__TASK ITEM__: Each line below is to be repeated exactly; any picture is to be left out.

Data items:
--------------------------------------------------
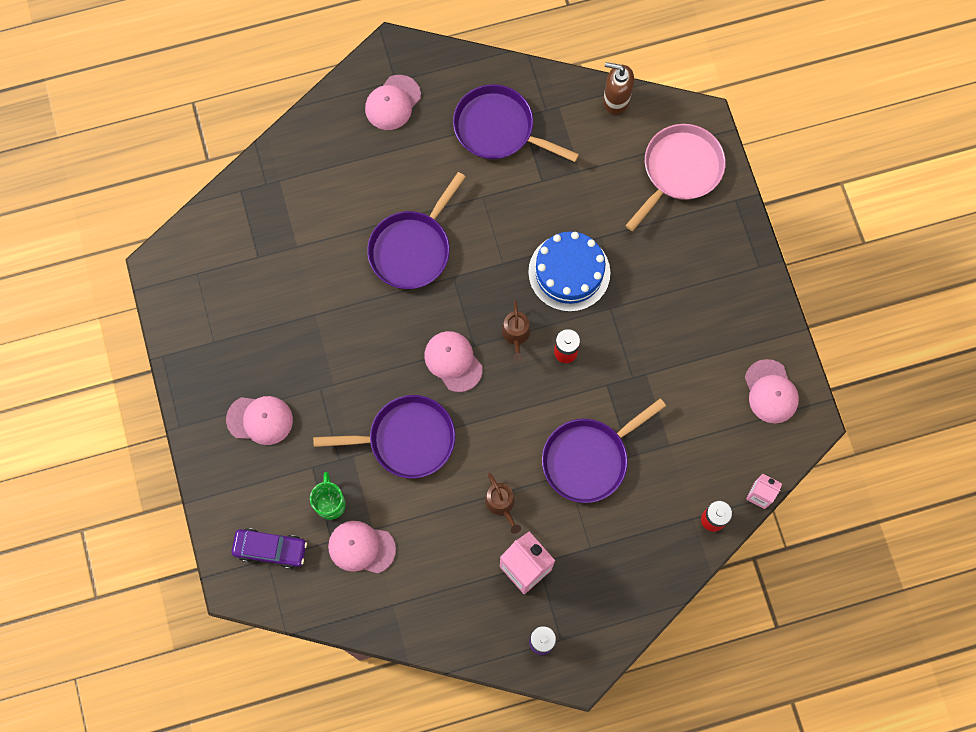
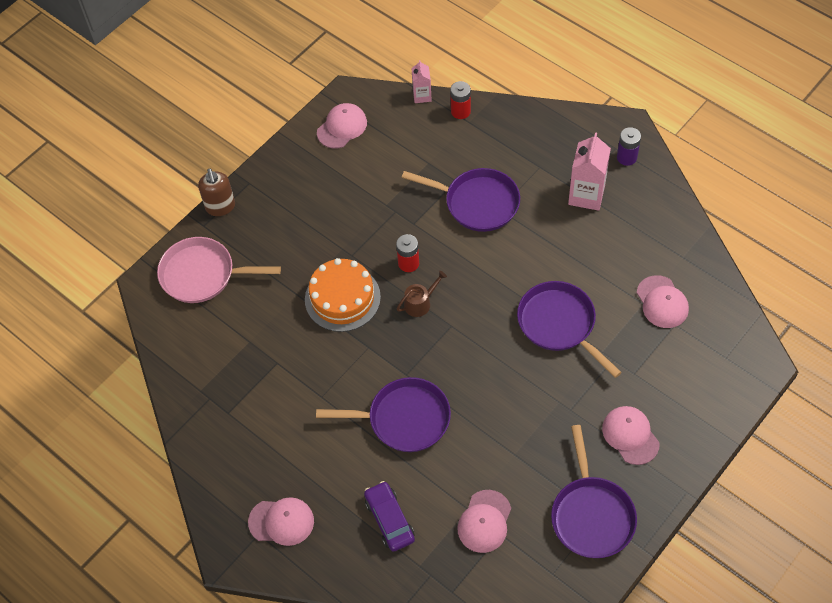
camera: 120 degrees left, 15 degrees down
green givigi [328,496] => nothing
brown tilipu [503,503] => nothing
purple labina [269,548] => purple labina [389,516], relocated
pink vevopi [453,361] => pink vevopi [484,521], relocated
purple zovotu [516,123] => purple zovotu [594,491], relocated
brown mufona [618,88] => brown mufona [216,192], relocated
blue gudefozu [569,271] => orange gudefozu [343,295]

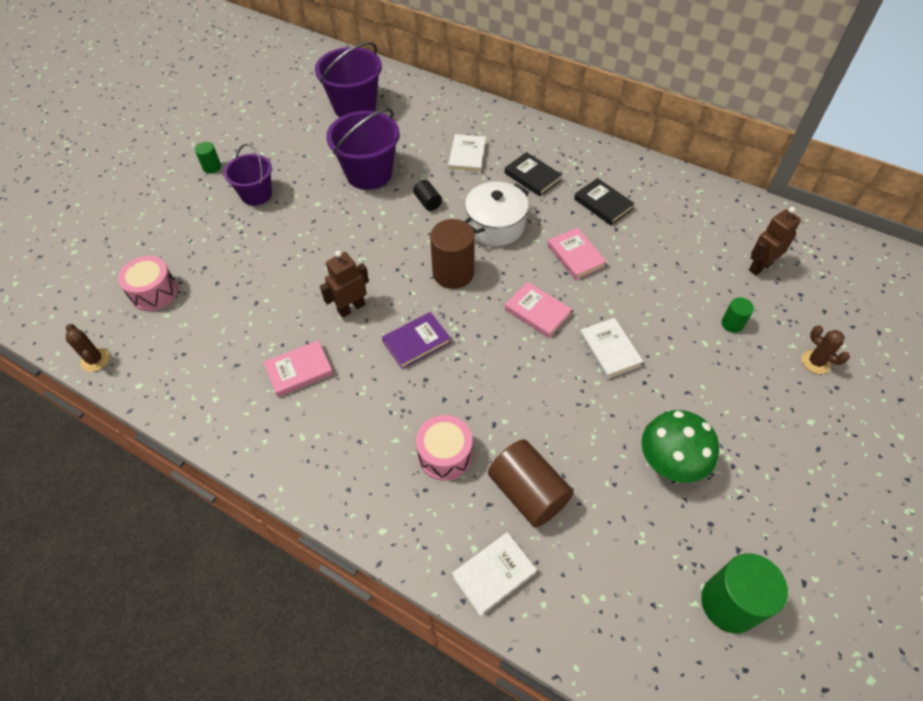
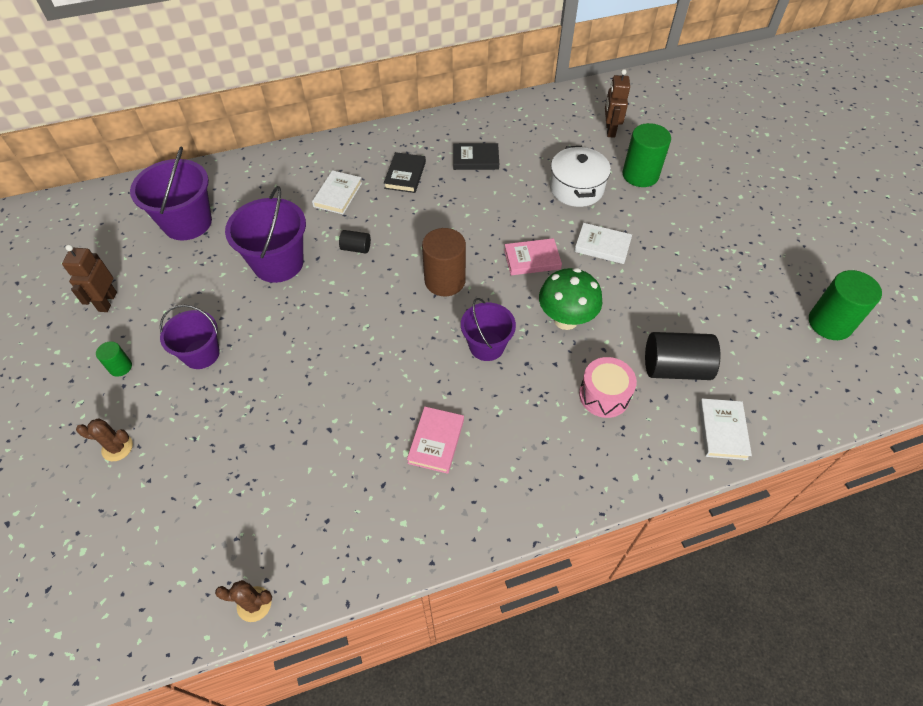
camera: 50 degrees left, 0 degrees up
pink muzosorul [148,283] => nothing
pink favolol [577,254] => nothing
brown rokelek [344,284] => brown rokelek [89,278], relocated
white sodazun [496,214] => white sodazun [580,176], relocated
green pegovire [680,446] => green pegovire [571,299], relocated
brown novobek [825,349] => brown novobek [104,439], relocated
purple favolol [416,340] => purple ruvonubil [488,329]
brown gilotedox [531,483] => black gilotedox [683,356]
white favolol [467,153] => white favolol [337,192], 60 degrees clockwise
black favolol [533,174] => black favolol [405,172], 75 degrees counterclockwise
green gilotedox [737,315] => green gilotedox [646,155], x1.99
--------------------------------------------------
__THE COMPLETED TASK__:
camera: 120 degrees left, 15 degrees down
green givigi [328,496] => nothing
brown tilipu [503,503] => nothing
purple labina [269,548] => purple labina [389,516], relocated
pink vevopi [453,361] => pink vevopi [484,521], relocated
purple zovotu [516,123] => purple zovotu [594,491], relocated
brown mufona [618,88] => brown mufona [216,192], relocated
blue gudefozu [569,271] => orange gudefozu [343,295]

camera: 50 degrees left, 0 degrees up
pink muzosorul [148,283] => nothing
pink favolol [577,254] => nothing
brown rokelek [344,284] => brown rokelek [89,278], relocated
white sodazun [496,214] => white sodazun [580,176], relocated
green pegovire [680,446] => green pegovire [571,299], relocated
brown novobek [825,349] => brown novobek [104,439], relocated
purple favolol [416,340] => purple ruvonubil [488,329]
brown gilotedox [531,483] => black gilotedox [683,356]
white favolol [467,153] => white favolol [337,192], 60 degrees clockwise
black favolol [533,174] => black favolol [405,172], 75 degrees counterclockwise
green gilotedox [737,315] => green gilotedox [646,155], x1.99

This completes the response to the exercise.